*EXERCISE:* State how many lines in the entries below hold the word "white", with nothing besides the number.

*THE DATA:*

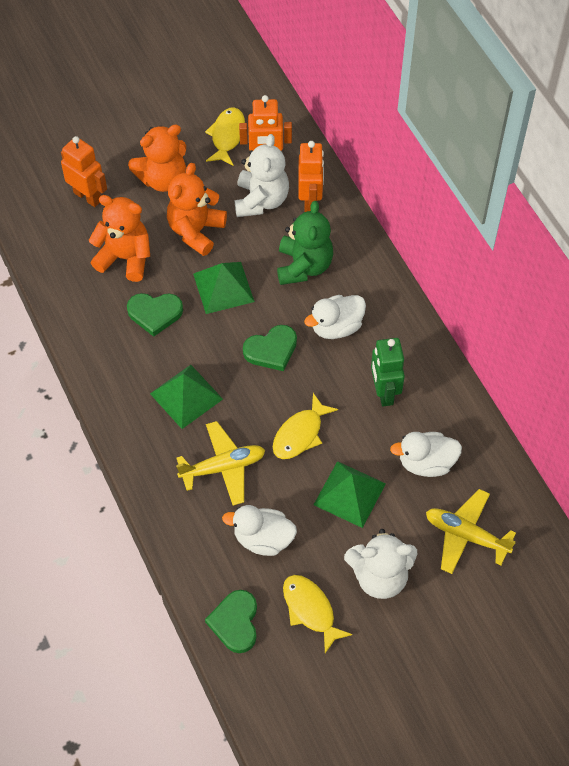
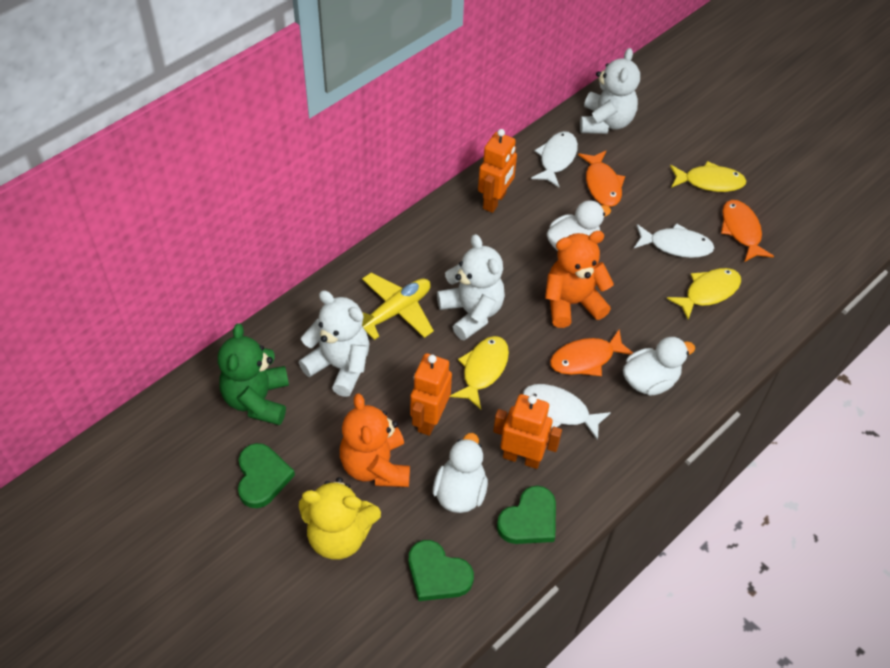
green pyramid: 3 -> 0
green robot: 1 -> 0
orange fish: 0 -> 3
orange teddy bear: 3 -> 2
white fish: 0 -> 3
white teddy bear: 2 -> 3
yellow plane: 2 -> 1
yellow teddy bear: 0 -> 1

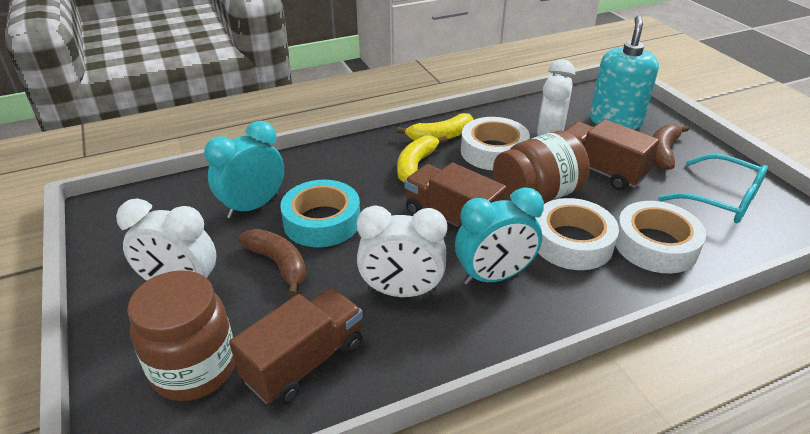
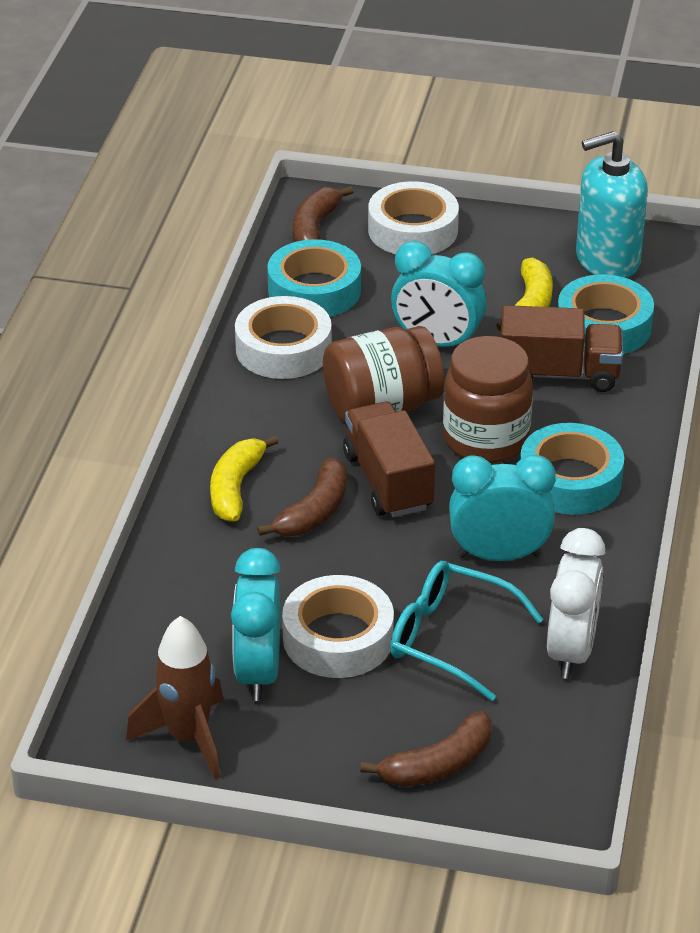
brown banana: 2 -> 3
brown rocket: 0 -> 1
brown truck: 3 -> 2
turquoise clock: 2 -> 3
turquoise tape: 1 -> 3
white clock: 3 -> 1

*OUTPUT BELOW:* 3